- [INFORMATION SUPPLIED]
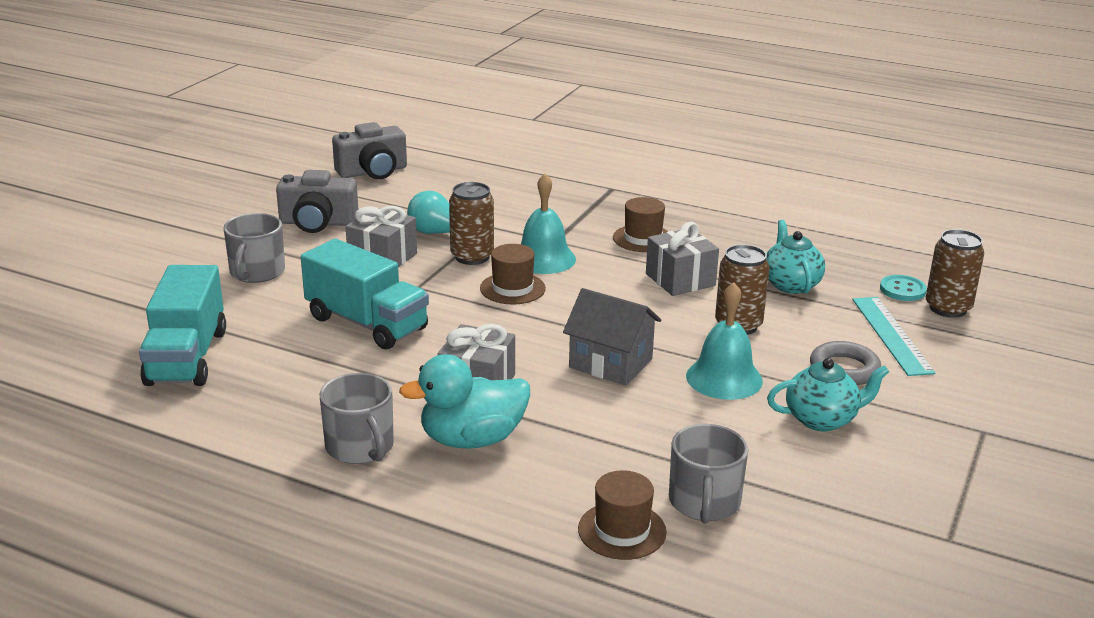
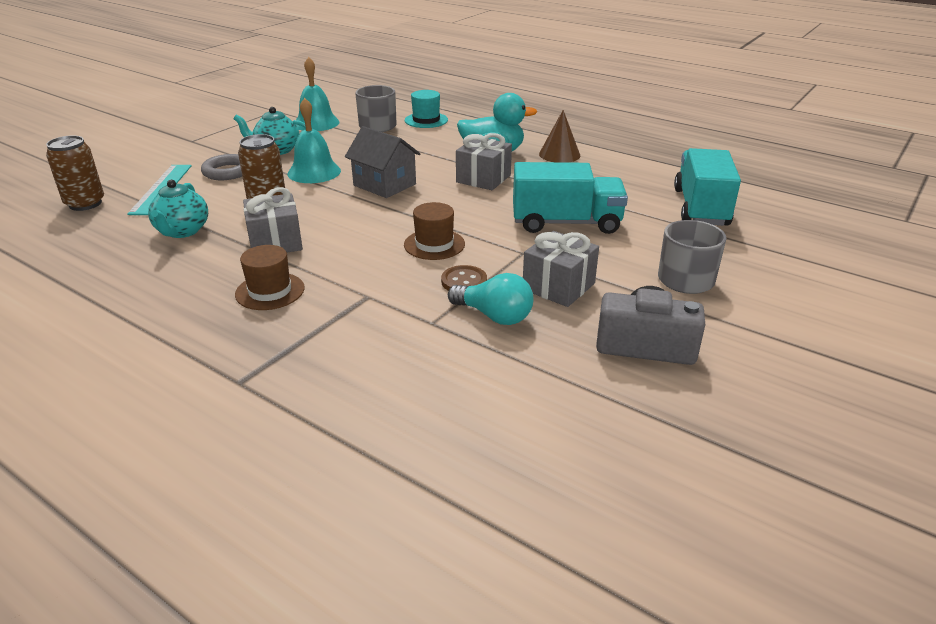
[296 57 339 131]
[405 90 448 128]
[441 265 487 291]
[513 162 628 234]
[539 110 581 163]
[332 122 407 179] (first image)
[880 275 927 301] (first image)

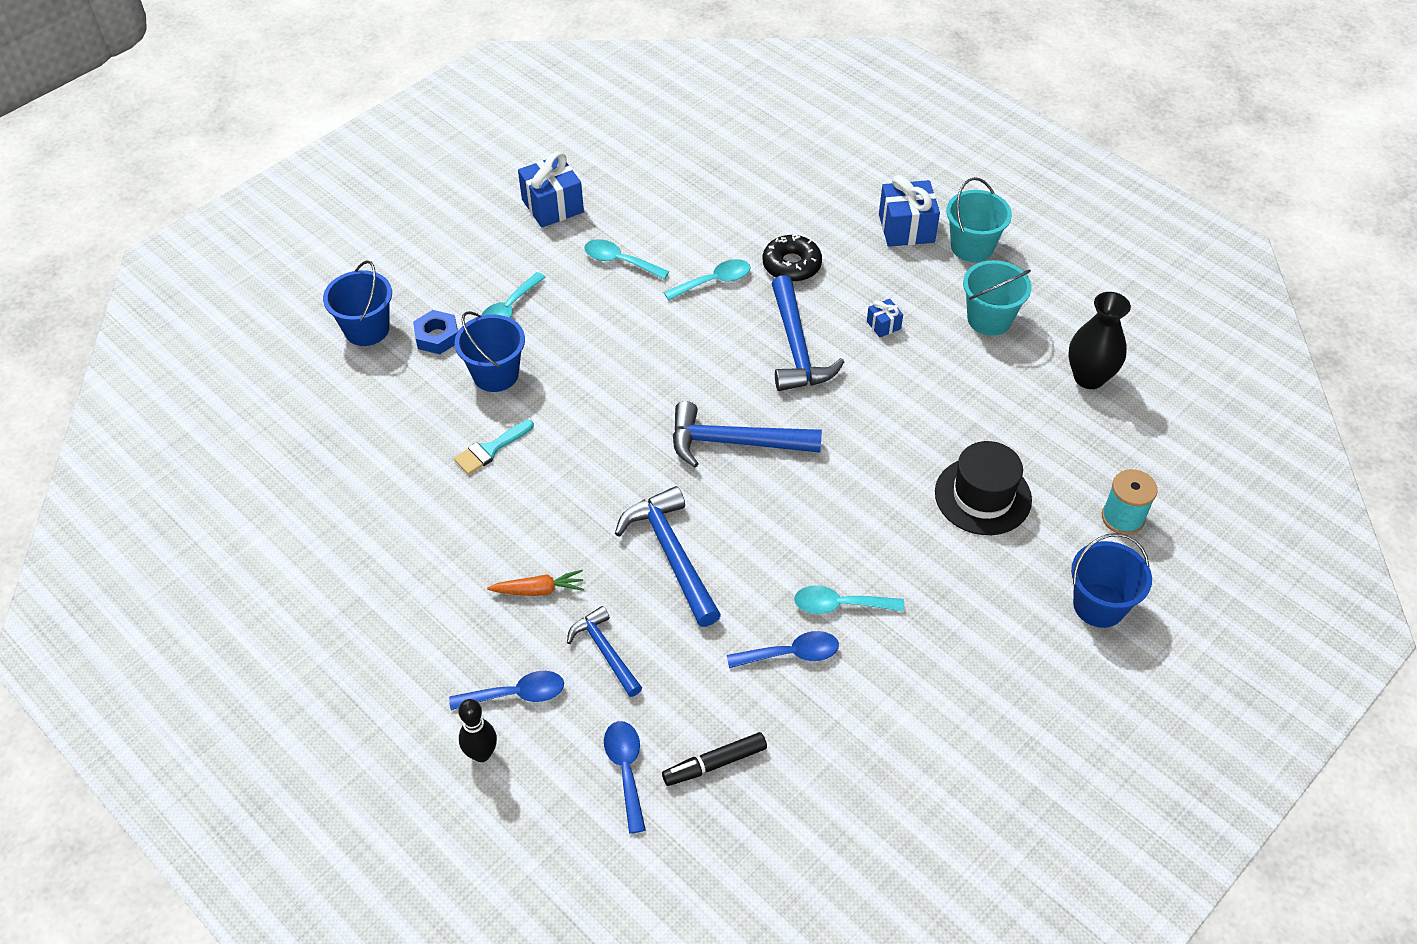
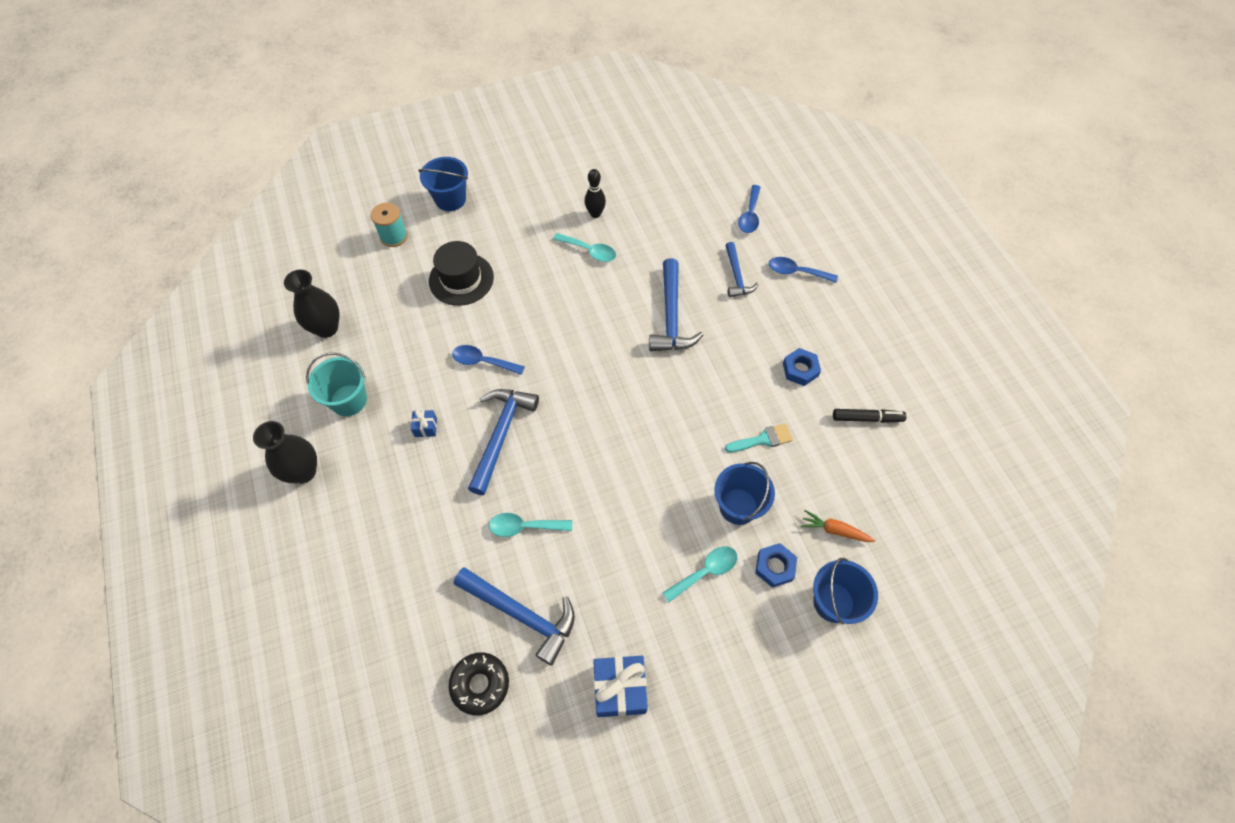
[253 421 317 484]
[449 652 509 715]
[452 345 525 375]
[454 568 575 666]
[584 169 606 218]
[783 348 821 386]
[801 510 875 542]
[833 409 907 423]
[584 239 670 280] (first image)
[879 175 940 247] (first image)

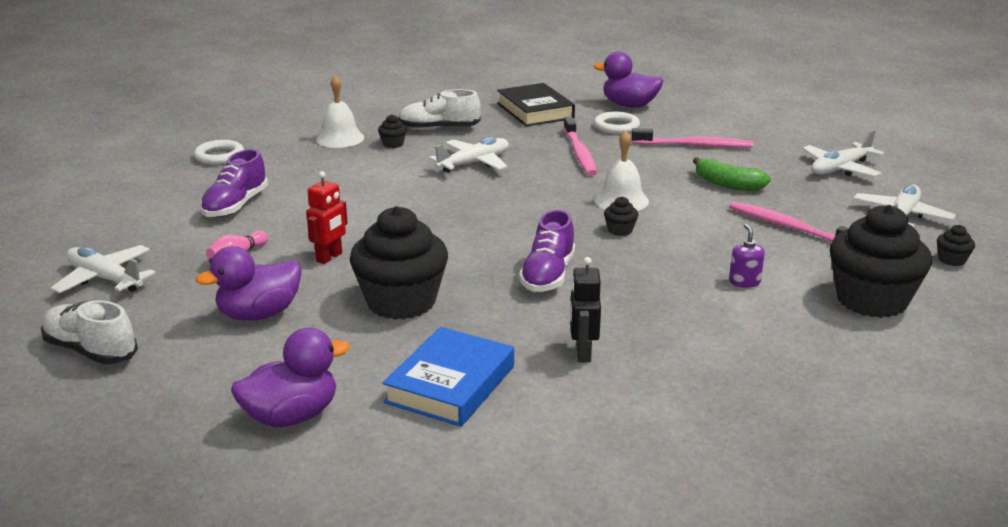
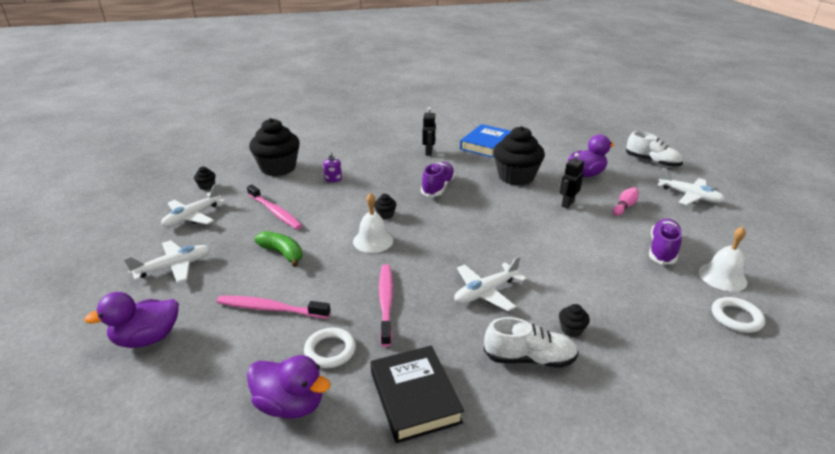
[84 292 179 348]
[560 153 584 209]
[699 226 747 292]

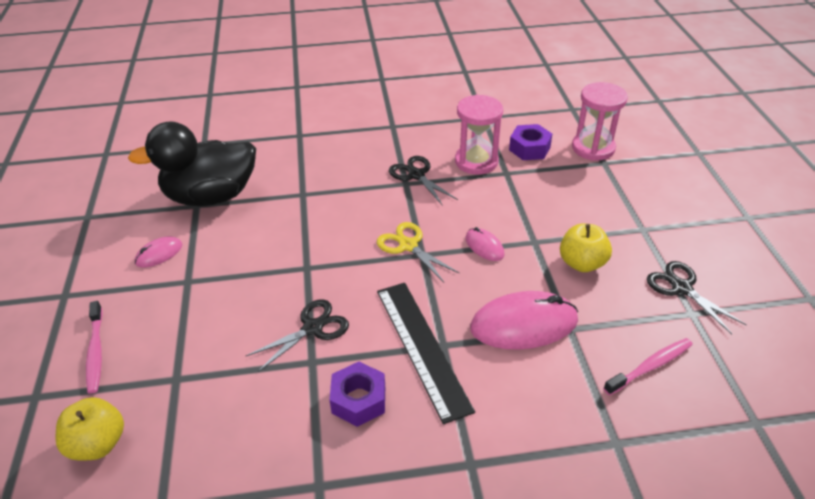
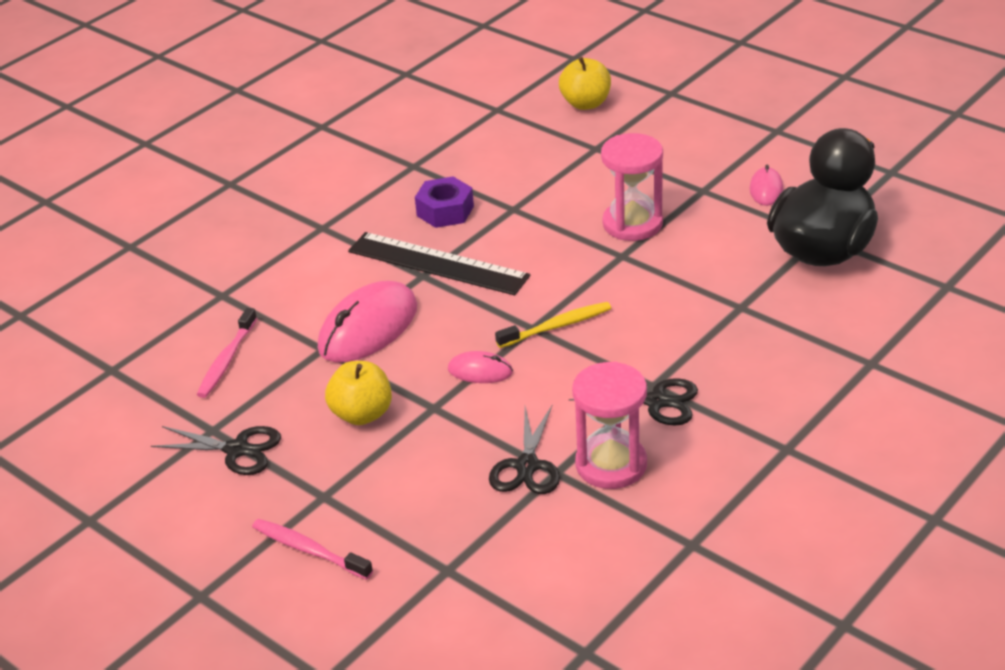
[252 519 373 580]
[489 406 560 494]
[495 302 611 348]
[601 133 663 241]
[509 124 552 160] (first image)

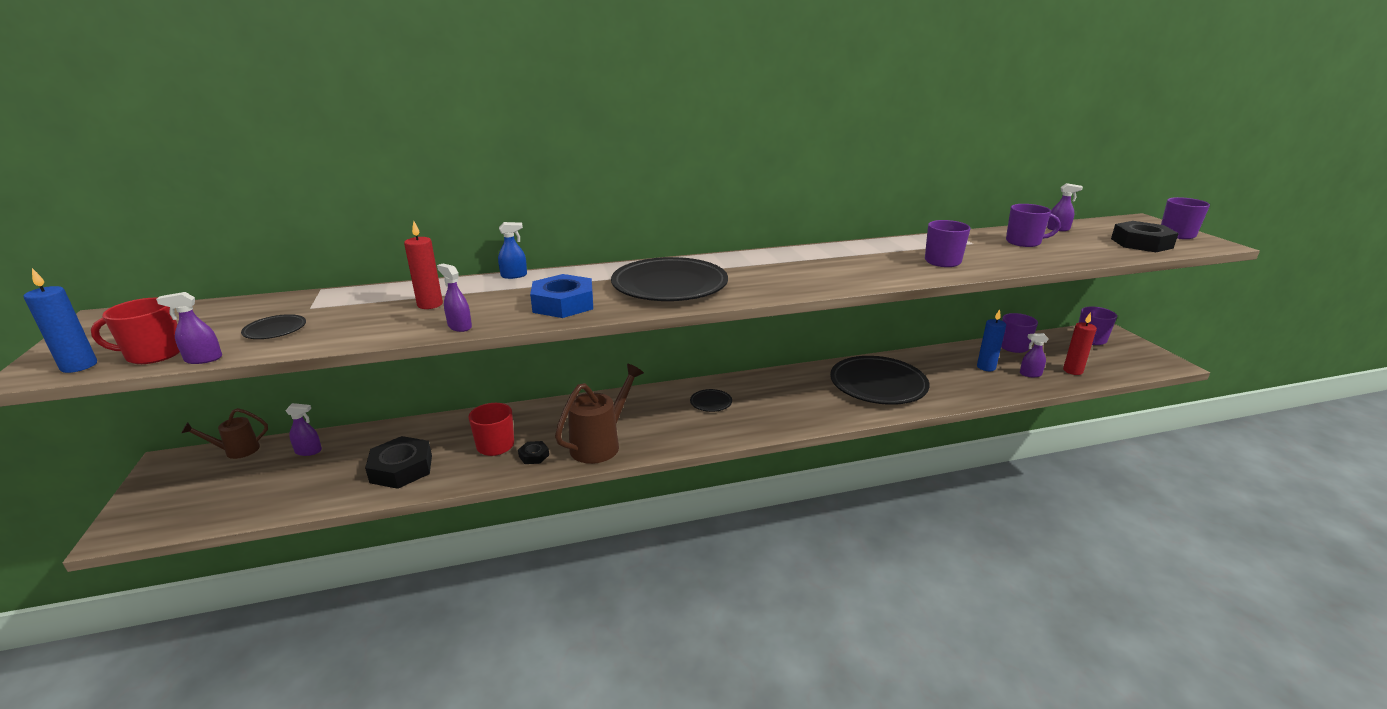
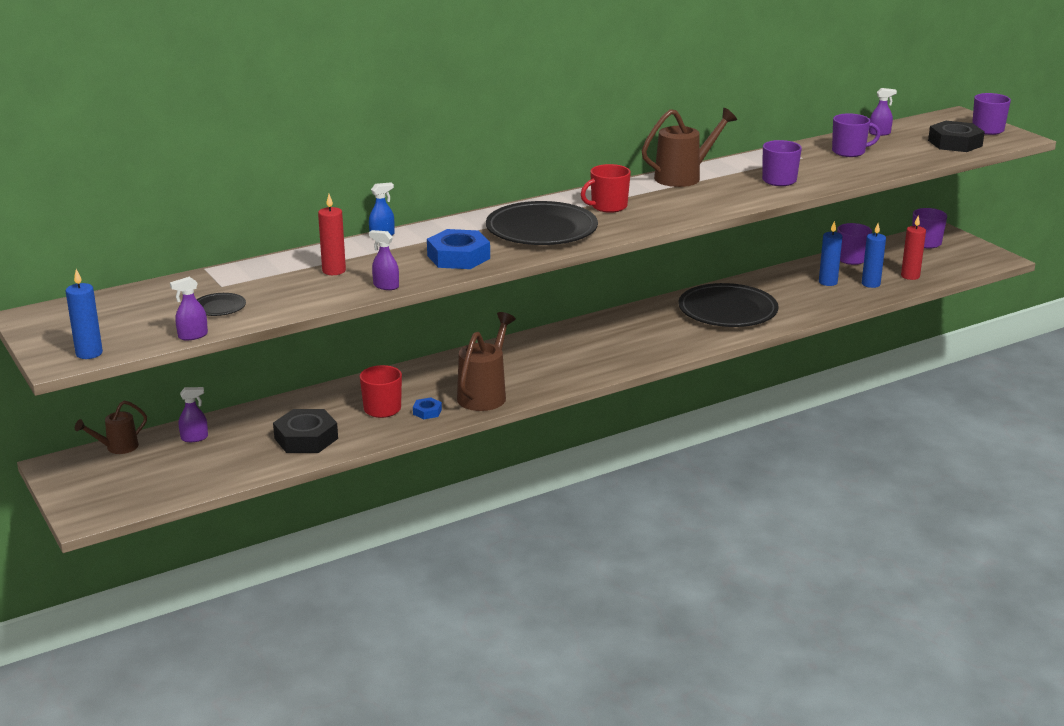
[413 397 442 419]
[581 164 631 213]
[642 108 737 187]
[862 223 886 288]
[690 389 732 412] (first image)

- [HOW TO COMPLETE THIS TASK] Repeat, with no pictures, every line from the top of the entries above through the line that has "[332 122 407 179] (first image)", keeping each one exact.

- [EXERCISE ANSWER]
[296 57 339 131]
[405 90 448 128]
[441 265 487 291]
[513 162 628 234]
[539 110 581 163]
[332 122 407 179] (first image)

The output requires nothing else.